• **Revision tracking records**
****************************************

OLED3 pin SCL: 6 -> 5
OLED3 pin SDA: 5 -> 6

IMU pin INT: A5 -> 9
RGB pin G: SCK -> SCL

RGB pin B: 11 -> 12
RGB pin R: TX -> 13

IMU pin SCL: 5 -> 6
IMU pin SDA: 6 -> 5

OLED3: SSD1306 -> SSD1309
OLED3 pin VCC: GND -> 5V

****************************************

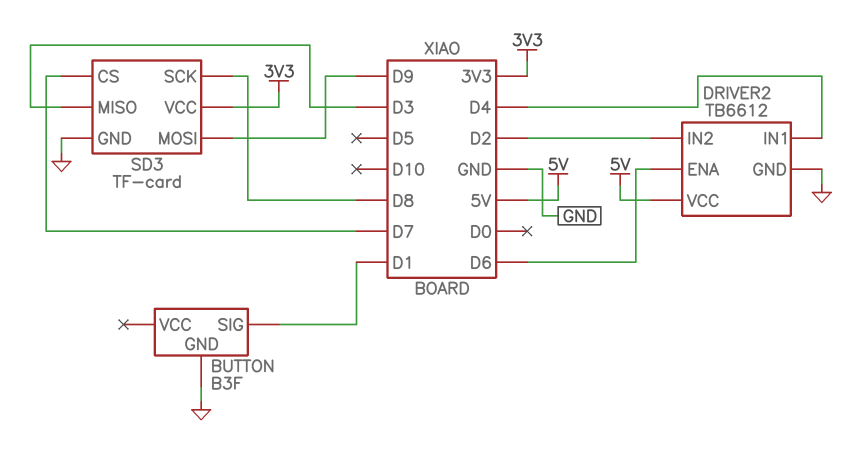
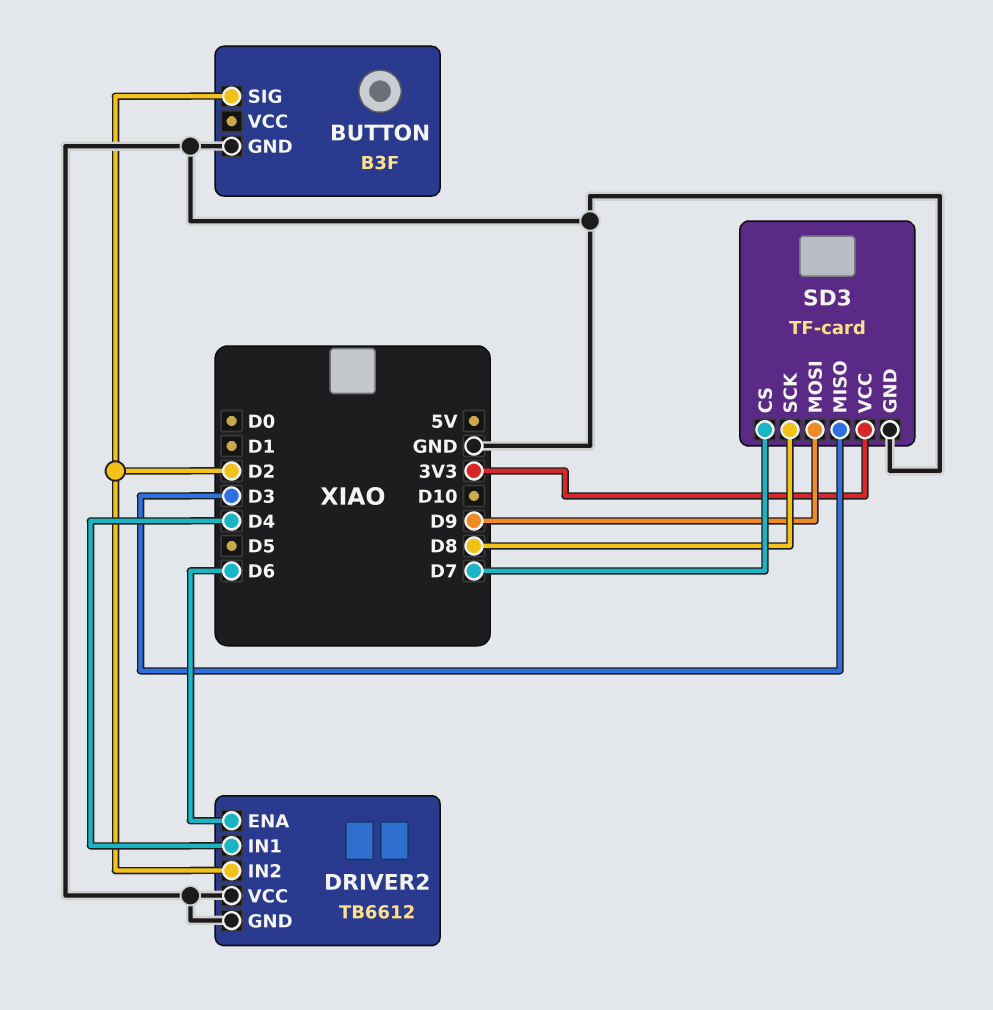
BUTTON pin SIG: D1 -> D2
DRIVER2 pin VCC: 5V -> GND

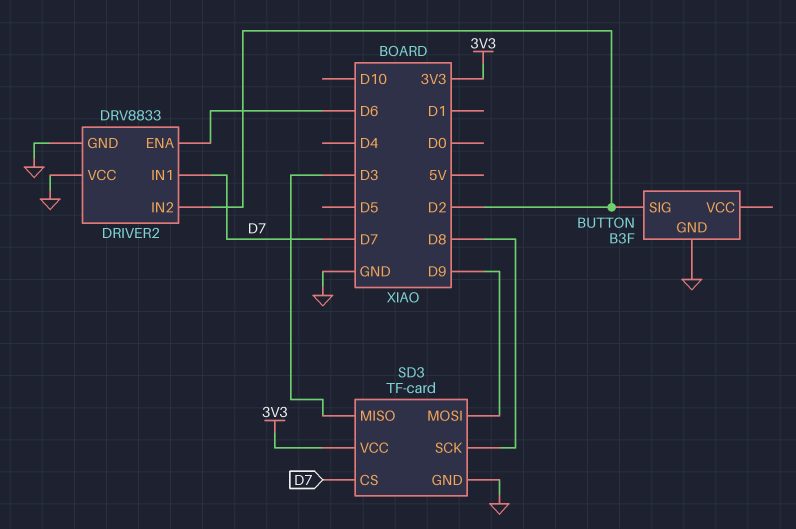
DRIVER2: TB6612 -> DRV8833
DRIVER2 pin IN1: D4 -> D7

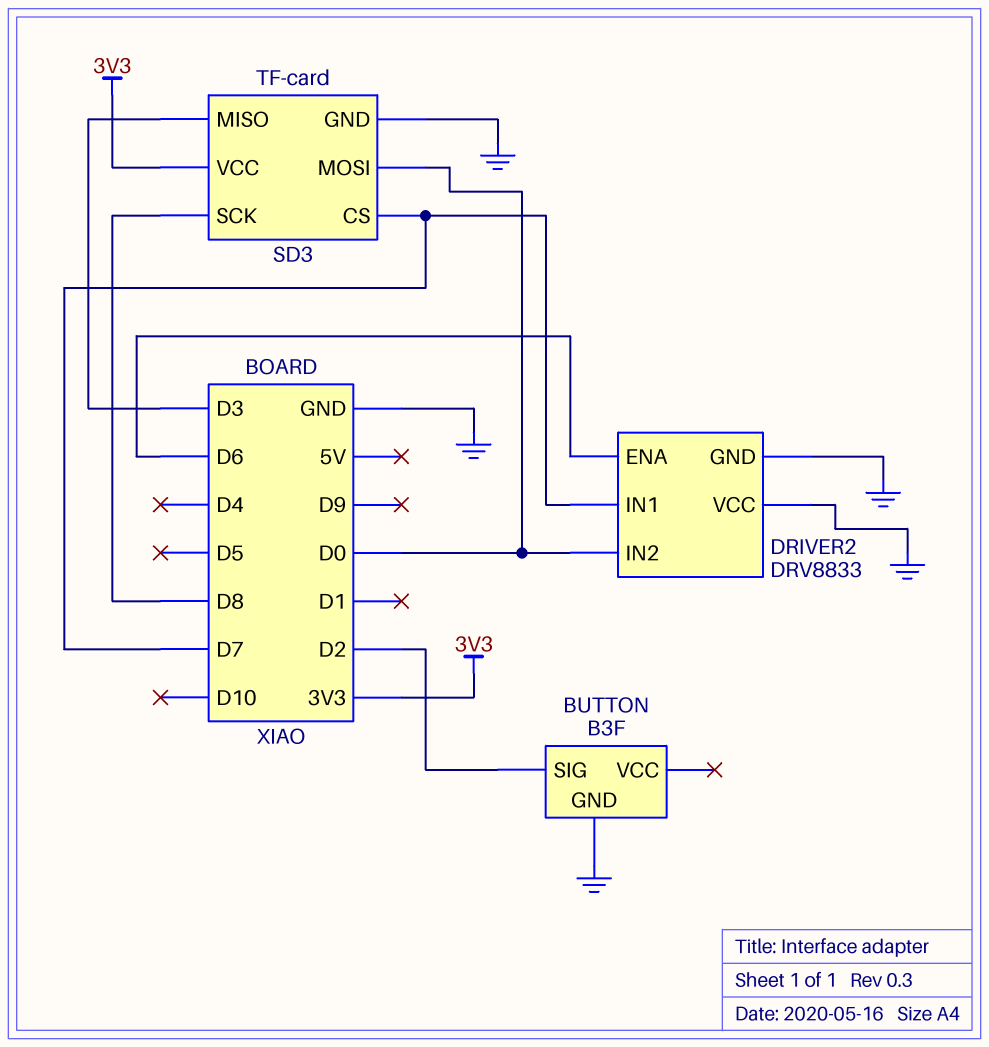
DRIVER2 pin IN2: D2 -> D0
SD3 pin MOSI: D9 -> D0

****************************************

• **WORK ITEM**
What you return must be an exact retyping of the lines above starting at the line with "IMU pin SCL: 5 -> 6" and ending at the line with "OLED3 pin VCC: GND -> 5V", and nothing besides.

• **EXERCISE OUTPUT**
IMU pin SCL: 5 -> 6
IMU pin SDA: 6 -> 5

OLED3: SSD1306 -> SSD1309
OLED3 pin VCC: GND -> 5V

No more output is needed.